> The problem: Lines from the line with "GAS3 pin AO: A0 -> A2" to the line with "JOY2 pin VRX: D32 -> D15" in the entries below, and only those, must be output exactly, with both ends included.

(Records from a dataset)
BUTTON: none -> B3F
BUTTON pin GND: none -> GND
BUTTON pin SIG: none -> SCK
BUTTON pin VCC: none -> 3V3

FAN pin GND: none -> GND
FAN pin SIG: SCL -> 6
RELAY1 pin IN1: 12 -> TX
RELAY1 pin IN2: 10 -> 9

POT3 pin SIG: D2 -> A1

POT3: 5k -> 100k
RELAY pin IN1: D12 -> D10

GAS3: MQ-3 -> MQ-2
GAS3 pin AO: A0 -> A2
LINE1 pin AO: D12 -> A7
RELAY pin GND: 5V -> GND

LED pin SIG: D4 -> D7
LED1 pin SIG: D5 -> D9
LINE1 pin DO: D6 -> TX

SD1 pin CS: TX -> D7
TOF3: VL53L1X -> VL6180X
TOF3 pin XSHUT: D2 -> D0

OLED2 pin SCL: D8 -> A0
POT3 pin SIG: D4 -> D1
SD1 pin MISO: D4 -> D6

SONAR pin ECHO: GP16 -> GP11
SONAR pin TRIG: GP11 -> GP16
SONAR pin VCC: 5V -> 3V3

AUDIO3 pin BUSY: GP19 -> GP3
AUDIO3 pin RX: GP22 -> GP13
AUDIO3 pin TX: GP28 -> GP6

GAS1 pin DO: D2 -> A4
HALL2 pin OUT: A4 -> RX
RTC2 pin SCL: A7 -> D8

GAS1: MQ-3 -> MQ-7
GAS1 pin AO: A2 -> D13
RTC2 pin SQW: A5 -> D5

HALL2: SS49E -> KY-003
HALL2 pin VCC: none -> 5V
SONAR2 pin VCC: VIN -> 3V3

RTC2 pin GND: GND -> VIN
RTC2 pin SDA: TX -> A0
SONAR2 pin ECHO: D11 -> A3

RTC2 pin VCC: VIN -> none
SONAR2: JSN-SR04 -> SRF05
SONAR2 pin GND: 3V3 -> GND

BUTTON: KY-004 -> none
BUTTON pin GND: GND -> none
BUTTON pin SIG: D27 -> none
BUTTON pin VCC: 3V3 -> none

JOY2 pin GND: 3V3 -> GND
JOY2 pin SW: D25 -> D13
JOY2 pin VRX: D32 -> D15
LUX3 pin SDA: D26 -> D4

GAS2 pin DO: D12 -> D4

> Answer for the task:
GAS3 pin AO: A0 -> A2
LINE1 pin AO: D12 -> A7
RELAY pin GND: 5V -> GND

LED pin SIG: D4 -> D7
LED1 pin SIG: D5 -> D9
LINE1 pin DO: D6 -> TX

SD1 pin CS: TX -> D7
TOF3: VL53L1X -> VL6180X
TOF3 pin XSHUT: D2 -> D0

OLED2 pin SCL: D8 -> A0
POT3 pin SIG: D4 -> D1
SD1 pin MISO: D4 -> D6

SONAR pin ECHO: GP16 -> GP11
SONAR pin TRIG: GP11 -> GP16
SONAR pin VCC: 5V -> 3V3

AUDIO3 pin BUSY: GP19 -> GP3
AUDIO3 pin RX: GP22 -> GP13
AUDIO3 pin TX: GP28 -> GP6

GAS1 pin DO: D2 -> A4
HALL2 pin OUT: A4 -> RX
RTC2 pin SCL: A7 -> D8

GAS1: MQ-3 -> MQ-7
GAS1 pin AO: A2 -> D13
RTC2 pin SQW: A5 -> D5

HALL2: SS49E -> KY-003
HALL2 pin VCC: none -> 5V
SONAR2 pin VCC: VIN -> 3V3

RTC2 pin GND: GND -> VIN
RTC2 pin SDA: TX -> A0
SONAR2 pin ECHO: D11 -> A3

RTC2 pin VCC: VIN -> none
SONAR2: JSN-SR04 -> SRF05
SONAR2 pin GND: 3V3 -> GND

BUTTON: KY-004 -> none
BUTTON pin GND: GND -> none
BUTTON pin SIG: D27 -> none
BUTTON pin VCC: 3V3 -> none

JOY2 pin GND: 3V3 -> GND
JOY2 pin SW: D25 -> D13
JOY2 pin VRX: D32 -> D15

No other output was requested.